▸ WORK REQUIRED
Give again, exactly as written, the lines of the records below from the line with "none -> orange plate G1:H1 level 1" to the line with "none -> orange plate J6:J8 level 1". Both end lines count; pictures do not.
(SUPPLIED DATA begins)
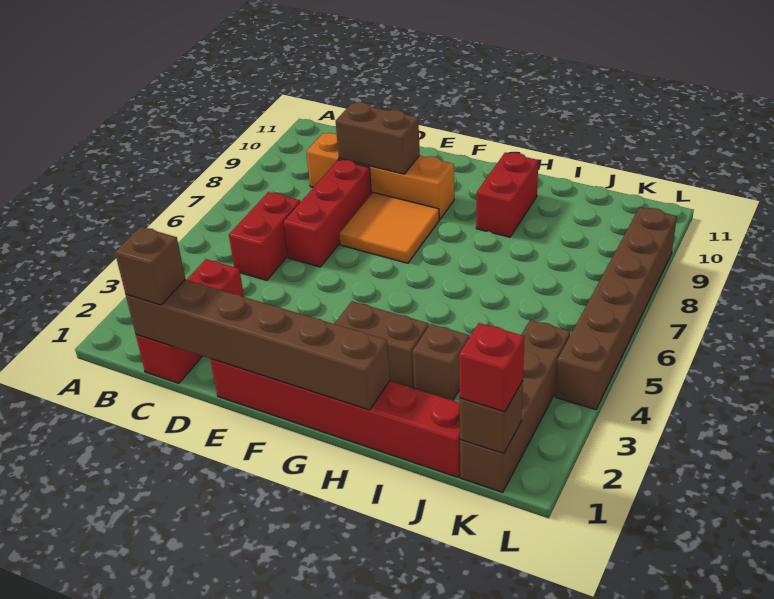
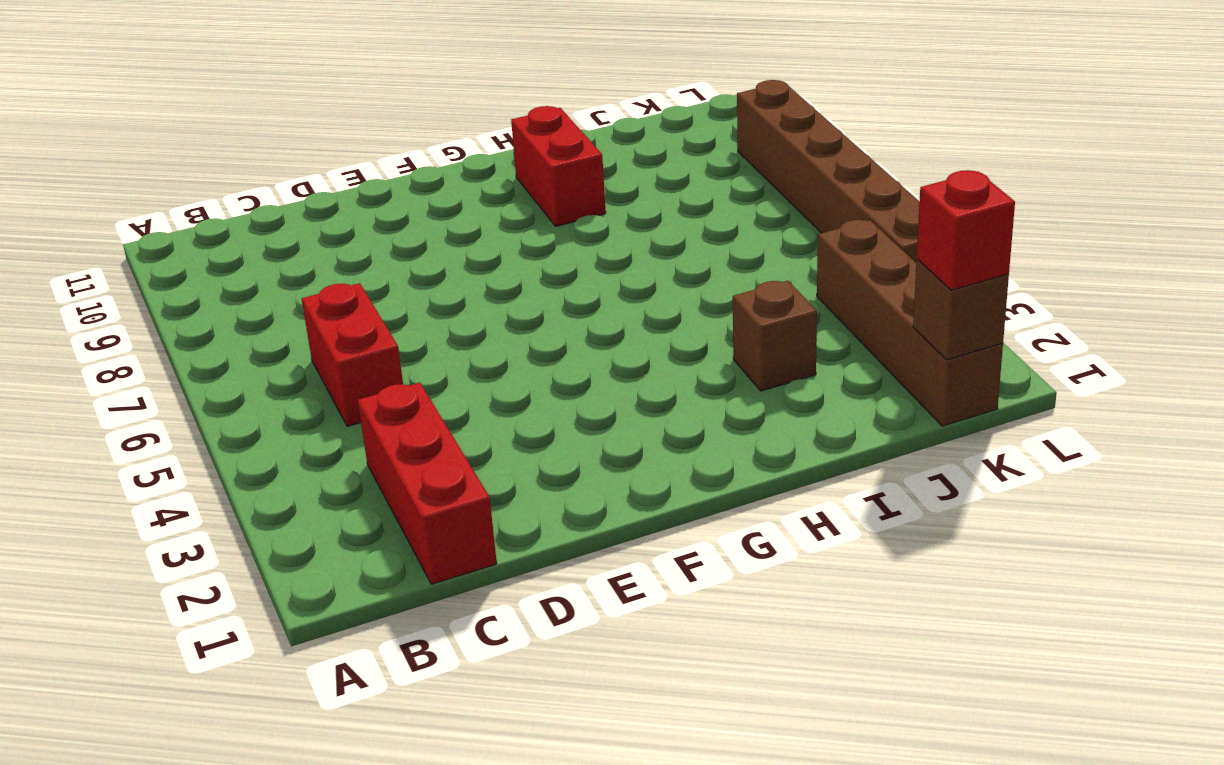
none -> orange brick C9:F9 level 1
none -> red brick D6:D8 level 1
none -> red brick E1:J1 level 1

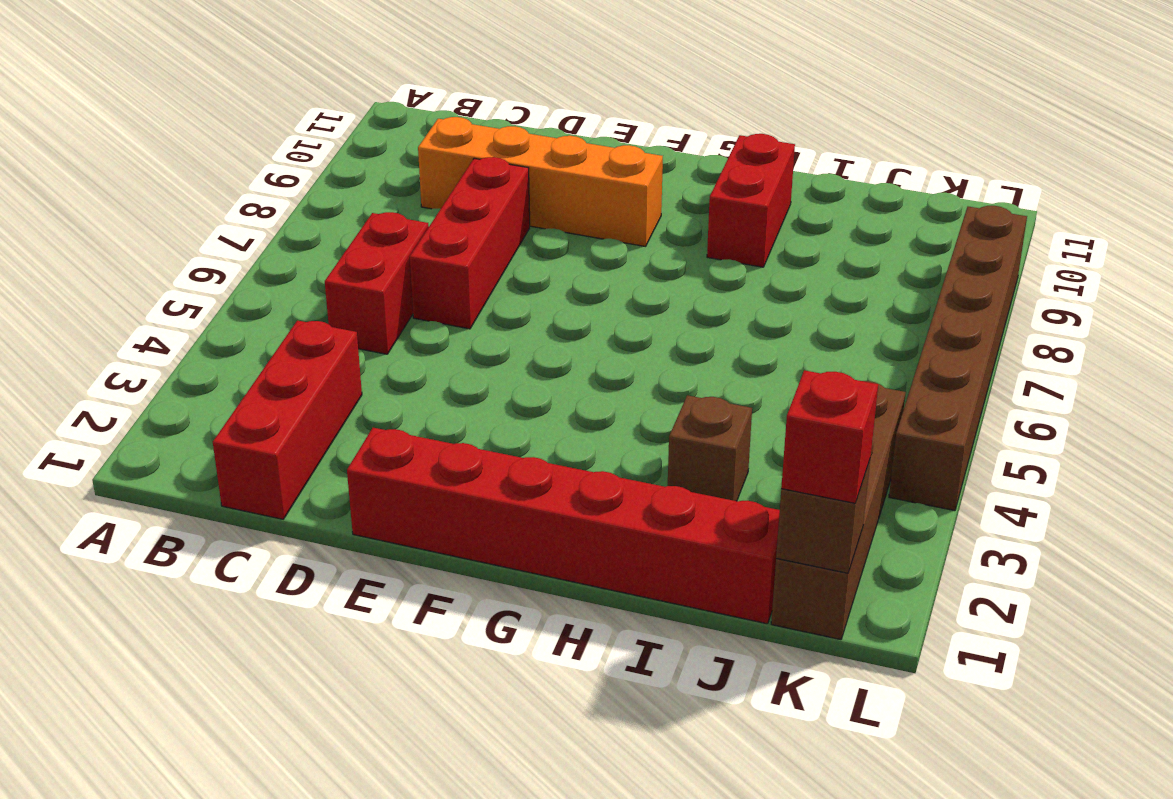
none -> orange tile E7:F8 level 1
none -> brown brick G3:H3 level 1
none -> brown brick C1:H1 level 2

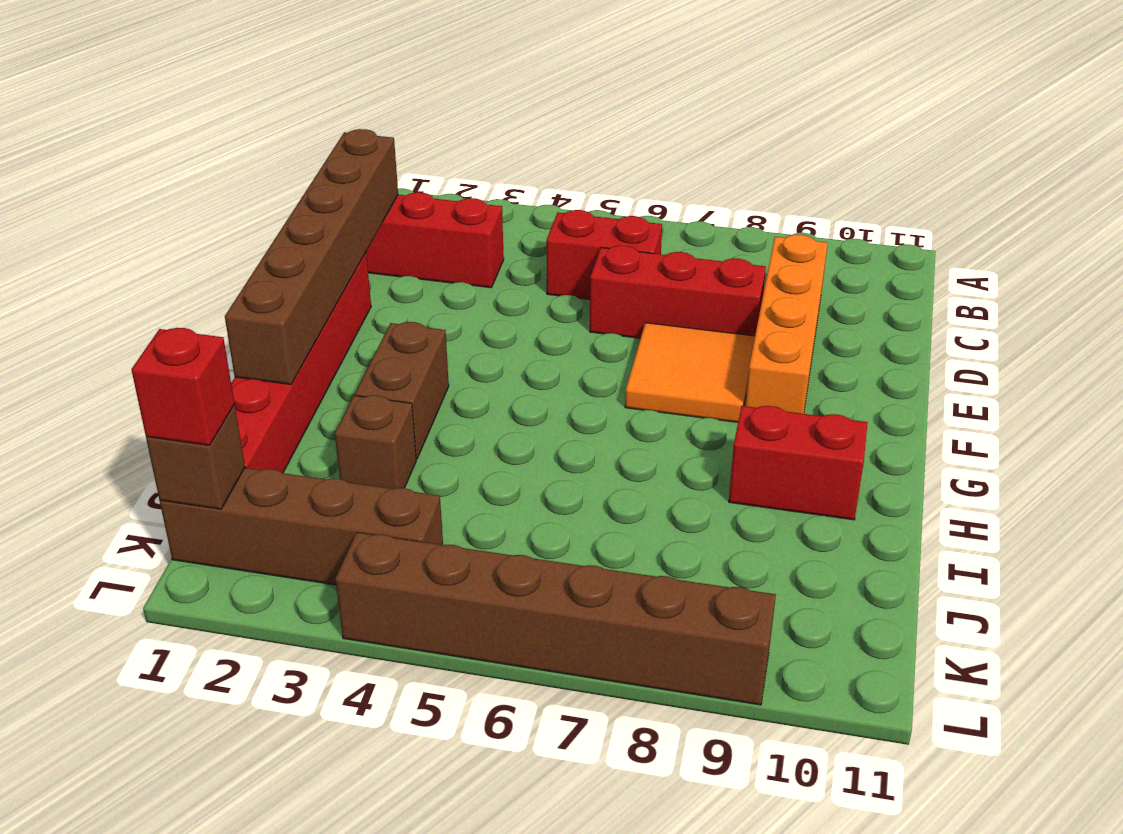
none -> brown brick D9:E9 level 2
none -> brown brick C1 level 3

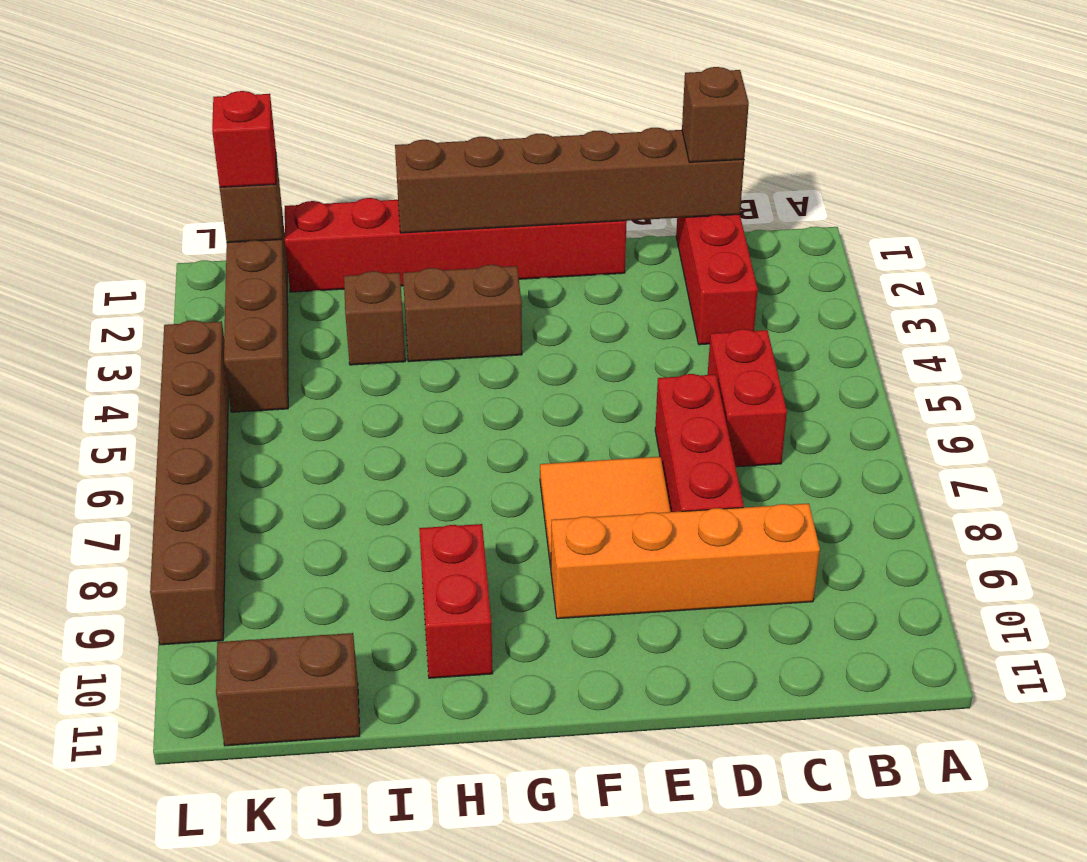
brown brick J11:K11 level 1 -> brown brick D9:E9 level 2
(SUPPLIED DATA ends)
(SUPPLIED DATA begins)
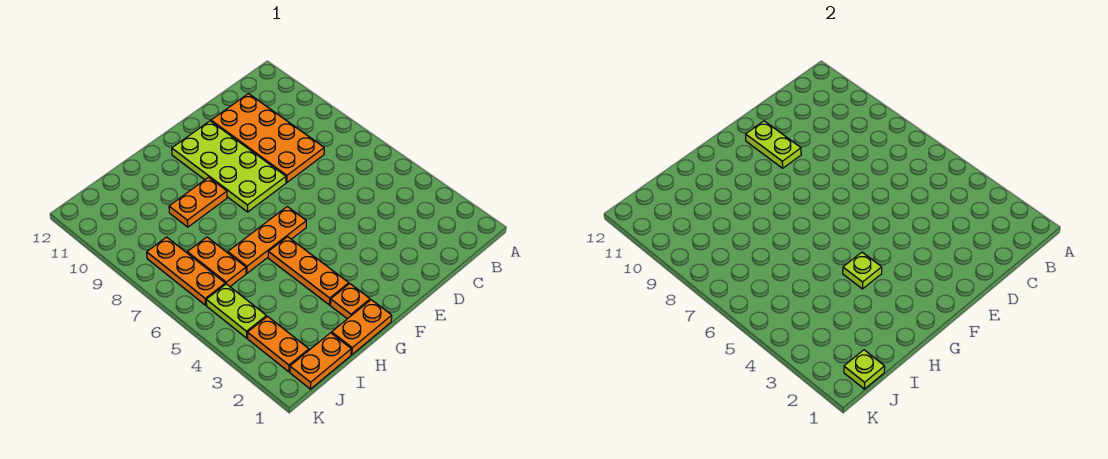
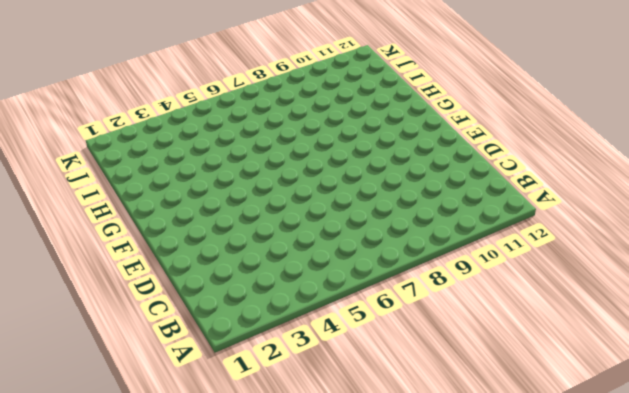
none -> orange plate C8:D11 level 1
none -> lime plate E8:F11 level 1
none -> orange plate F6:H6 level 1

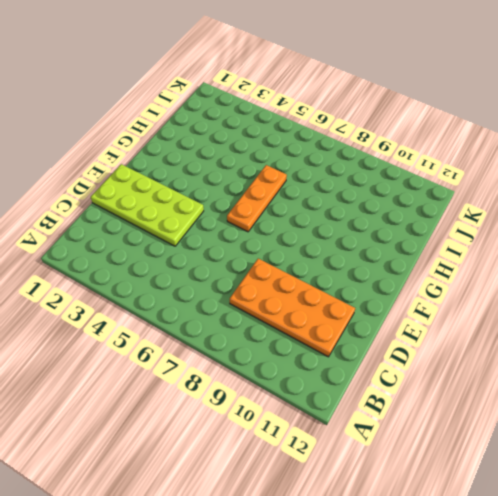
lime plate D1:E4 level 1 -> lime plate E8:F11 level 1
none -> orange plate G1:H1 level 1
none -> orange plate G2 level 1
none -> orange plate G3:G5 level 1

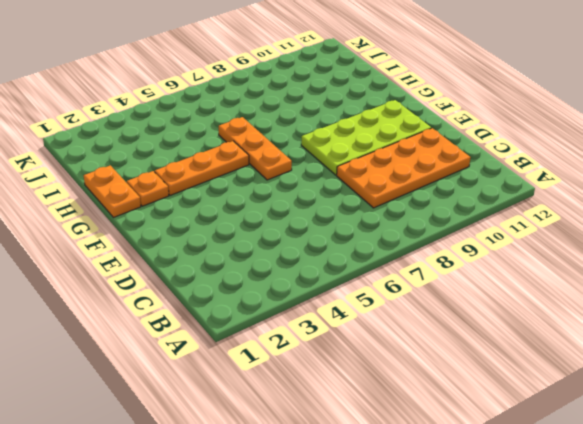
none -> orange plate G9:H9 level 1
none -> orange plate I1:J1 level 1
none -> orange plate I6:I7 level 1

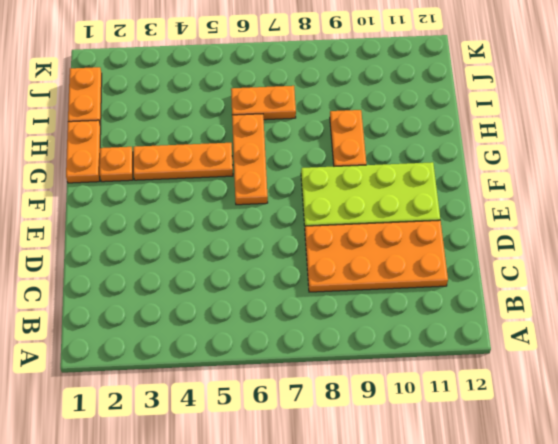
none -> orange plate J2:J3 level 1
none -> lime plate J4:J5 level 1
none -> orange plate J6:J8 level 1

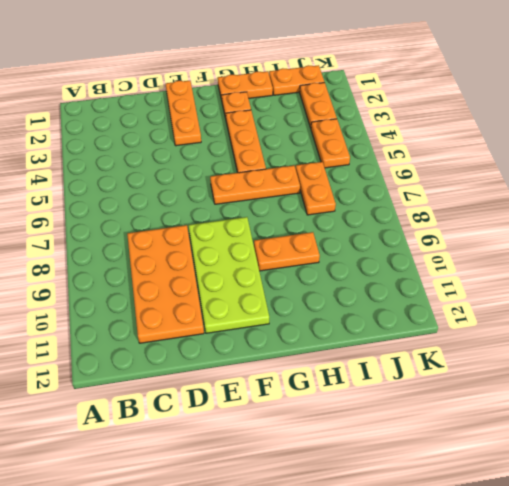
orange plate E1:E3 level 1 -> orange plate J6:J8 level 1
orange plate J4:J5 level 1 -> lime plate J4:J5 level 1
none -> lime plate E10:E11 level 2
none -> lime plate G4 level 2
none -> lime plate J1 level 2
(SUPPLIED DATA ends)
▸ ANSWER TO THIS TASK
none -> orange plate G1:H1 level 1
none -> orange plate G2 level 1
none -> orange plate G3:G5 level 1

none -> orange plate G9:H9 level 1
none -> orange plate I1:J1 level 1
none -> orange plate I6:I7 level 1

none -> orange plate J2:J3 level 1
none -> lime plate J4:J5 level 1
none -> orange plate J6:J8 level 1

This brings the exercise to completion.